Available data:
----------------

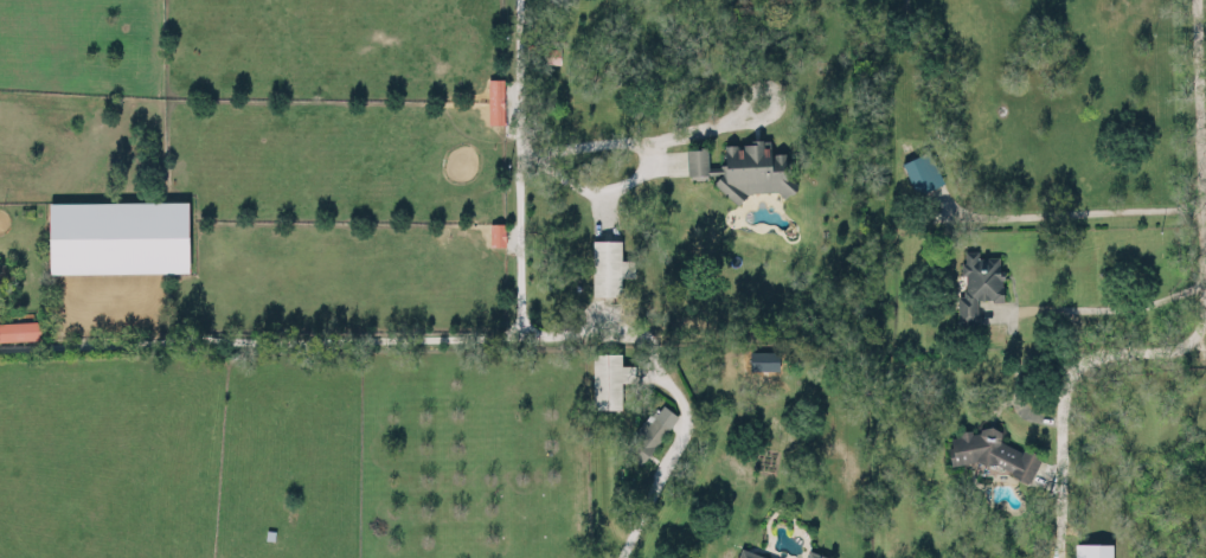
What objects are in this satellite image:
road: (771, 93)
building: (494, 99)
road: (553, 144)
building: (744, 167)
building: (921, 171)
road: (597, 192)
road: (1067, 212)
building: (118, 235)
building: (608, 266)
building: (977, 280)
road: (1117, 305)
road: (519, 311)
building: (19, 329)
road: (1199, 330)
road: (259, 338)
building: (608, 378)
building: (650, 433)
building: (992, 451)
road: (670, 453)
building: (1092, 549)
building: (748, 554)
building: (815, 554)

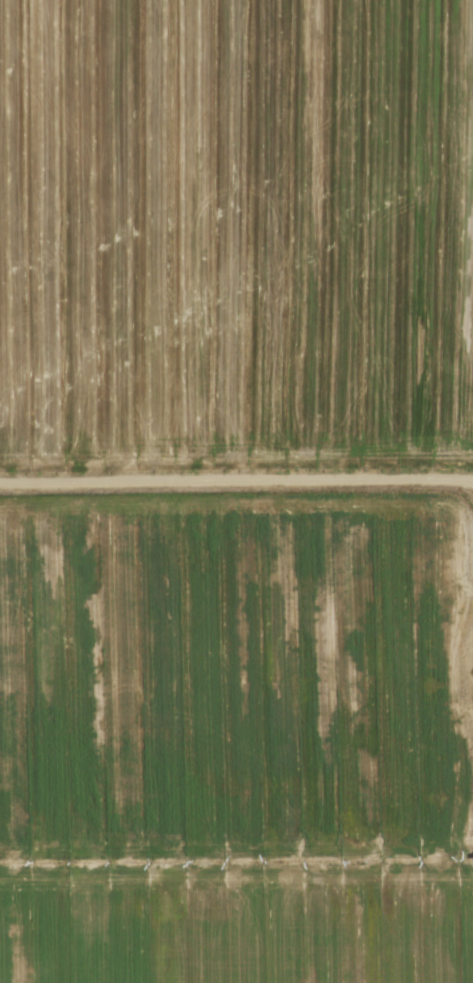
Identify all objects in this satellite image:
road: (236, 478)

----------------

Work instructions: Leave out the pictures and repeat everything else in the records exactly.

Written solution:
What objects are in this satellite image:
road: (771, 93)
building: (494, 99)
road: (553, 144)
building: (744, 167)
building: (921, 171)
road: (597, 192)
road: (1067, 212)
building: (118, 235)
building: (608, 266)
building: (977, 280)
road: (1117, 305)
road: (519, 311)
building: (19, 329)
road: (1199, 330)
road: (259, 338)
building: (608, 378)
building: (650, 433)
building: (992, 451)
road: (670, 453)
building: (1092, 549)
building: (748, 554)
building: (815, 554)

Identify all objects in this satellite image:
road: (236, 478)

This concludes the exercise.